What you should do
Leave out the images; return the rest of the data exactly.

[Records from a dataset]

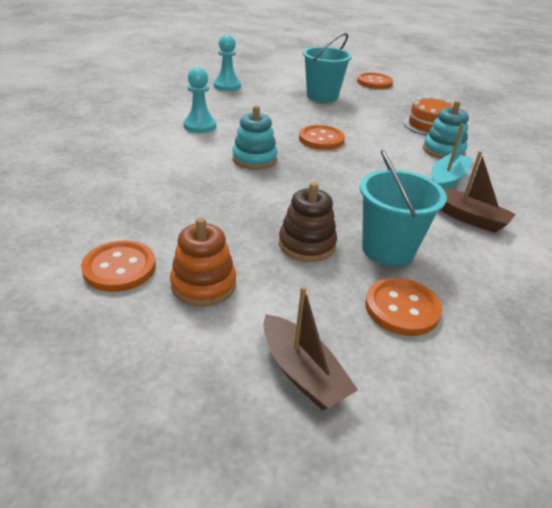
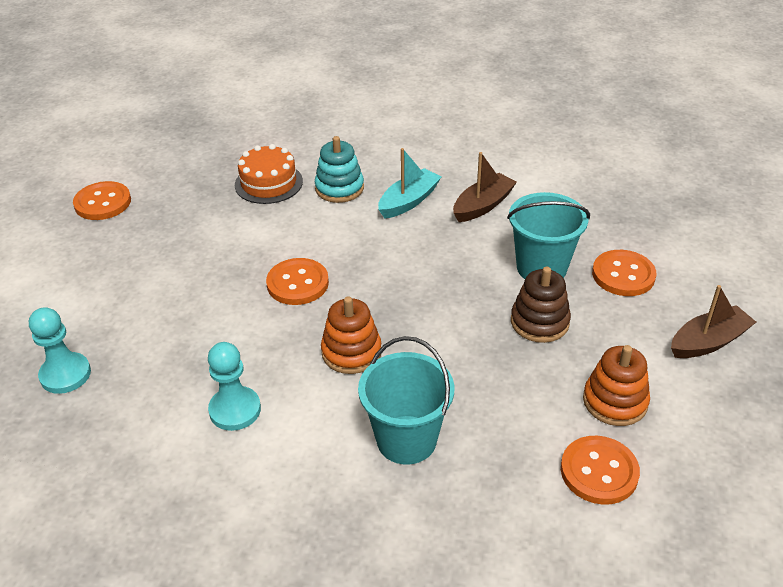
camera: 80 degrees left, 5 degrees up
(254, 159) = (351, 352): turquoise stacking toy -> orange stacking toy
(322, 96) = (145, 264): turquoise bucket -> turquoise bucket (406, 439)
(447, 180) = (408, 201): turquoise boat -> turquoise boat turned 90 degrees clockwise

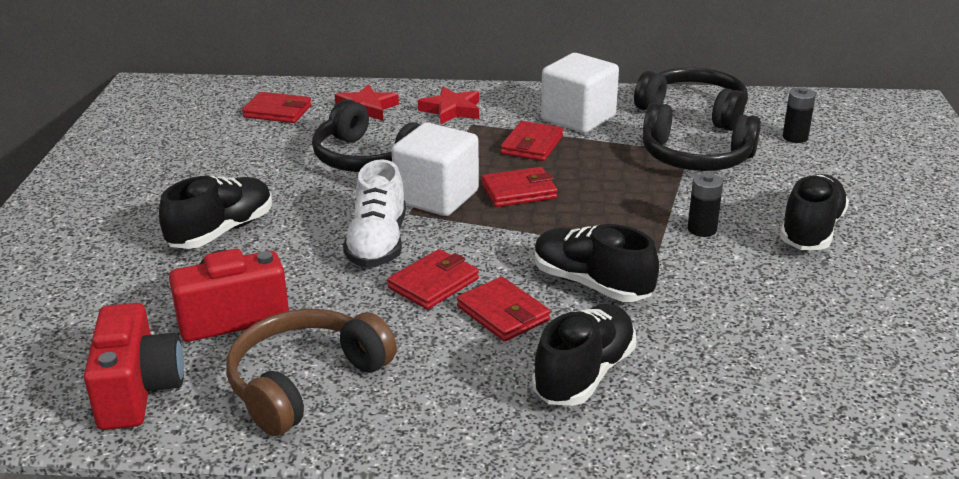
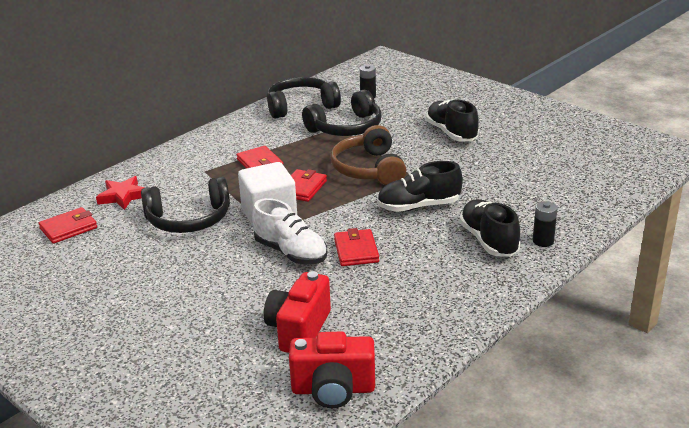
camera: 50 degrees left, 0 degrees up
(138, 391) = (333, 389): red camera -> red camera turned 150 degrees clockwise
(222, 231) = (194, 302): black shoe -> none
(305, 382) = (396, 326): brown headphones -> brown headphones (368, 169)
(452, 110) = (177, 170): red star -> none
(503, 313) = (411, 241): red wallet -> none
(578, 118) = (253, 139): white cube -> none
(702, 229) = (412, 157): black battery -> black battery (543, 241)

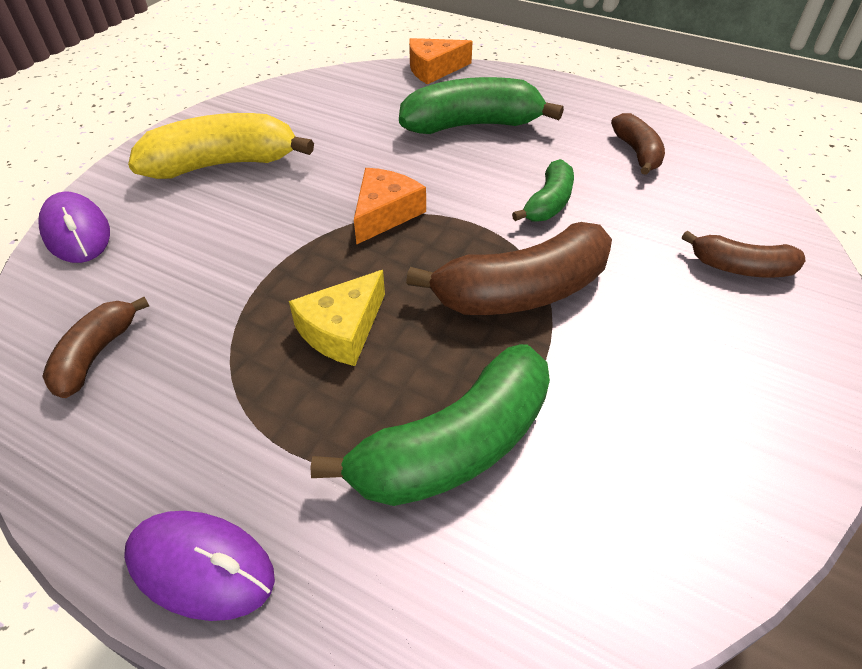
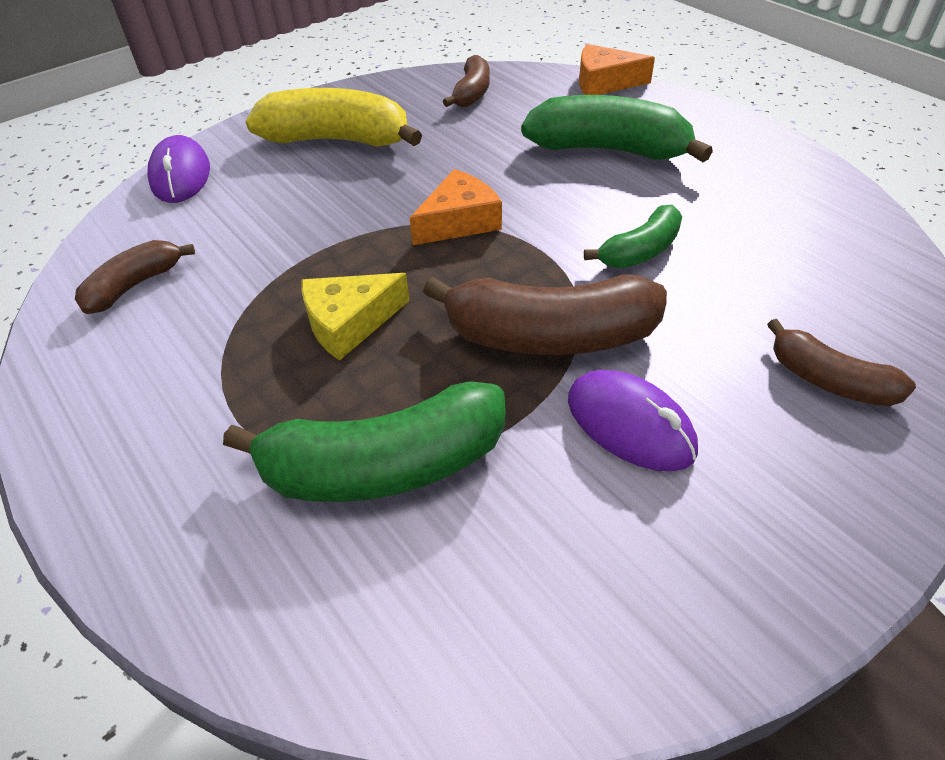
camera: 25 degrees right, 0 degrees up
(201, 566) = (108, 491): purple mouse -> purple mouse (630, 425)
(637, 153) = (785, 219): brown banana -> brown banana (472, 93)

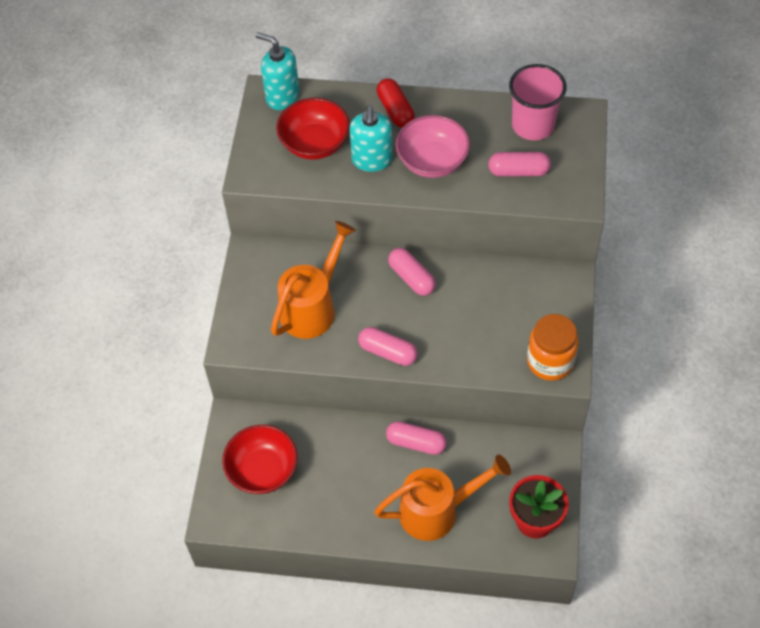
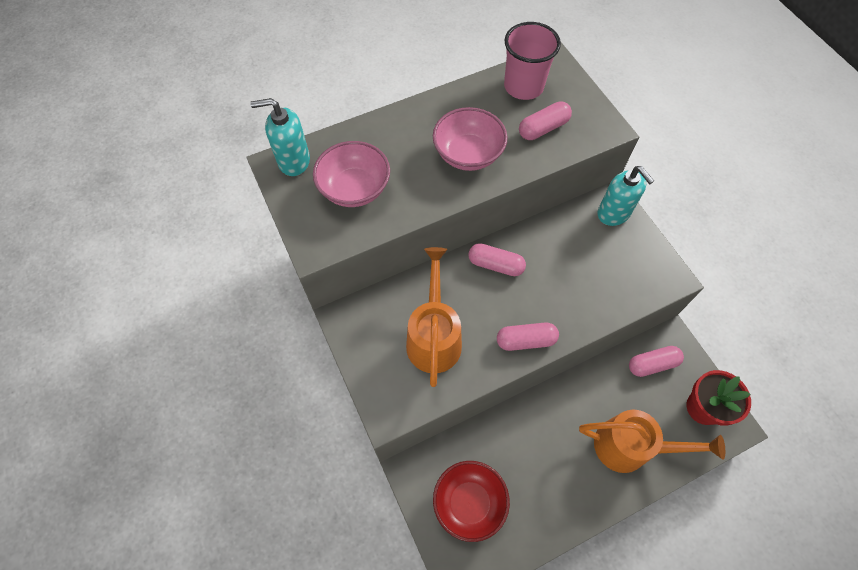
camera: 35 degrees left, 5 degrees up
(315, 143) = (354, 189): red bowl -> pink bowl
(372, 160) = (416, 178): turquoise soap dispenser -> turquoise soap dispenser (613, 213)
(395, 110) = (403, 126): red capsule -> none
(416, 443) = (571, 399): pink capsule -> pink capsule (652, 364)
(437, 511) = (630, 447): orange watering can -> orange watering can turned 60 degrees clockwise
(550, 361) = (653, 275): orange jar -> none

Output for this task
camera: 80 degrees left, 5 degrees up
(254, 159) = (351, 352): turquoise stacking toy -> orange stacking toy
(322, 96) = (145, 264): turquoise bucket -> turquoise bucket (406, 439)
(447, 180) = (408, 201): turquoise boat -> turquoise boat turned 90 degrees clockwise

camera: 50 degrees left, 0 degrees up
(138, 391) = (333, 389): red camera -> red camera turned 150 degrees clockwise
(222, 231) = (194, 302): black shoe -> none
(305, 382) = (396, 326): brown headphones -> brown headphones (368, 169)
(452, 110) = (177, 170): red star -> none
(503, 313) = (411, 241): red wallet -> none
(578, 118) = (253, 139): white cube -> none
(702, 229) = (412, 157): black battery -> black battery (543, 241)

camera: 25 degrees right, 0 degrees up
(201, 566) = (108, 491): purple mouse -> purple mouse (630, 425)
(637, 153) = (785, 219): brown banana -> brown banana (472, 93)

camera: 35 degrees left, 5 degrees up
(315, 143) = (354, 189): red bowl -> pink bowl
(372, 160) = (416, 178): turquoise soap dispenser -> turquoise soap dispenser (613, 213)
(395, 110) = (403, 126): red capsule -> none
(416, 443) = (571, 399): pink capsule -> pink capsule (652, 364)
(437, 511) = (630, 447): orange watering can -> orange watering can turned 60 degrees clockwise
(550, 361) = (653, 275): orange jar -> none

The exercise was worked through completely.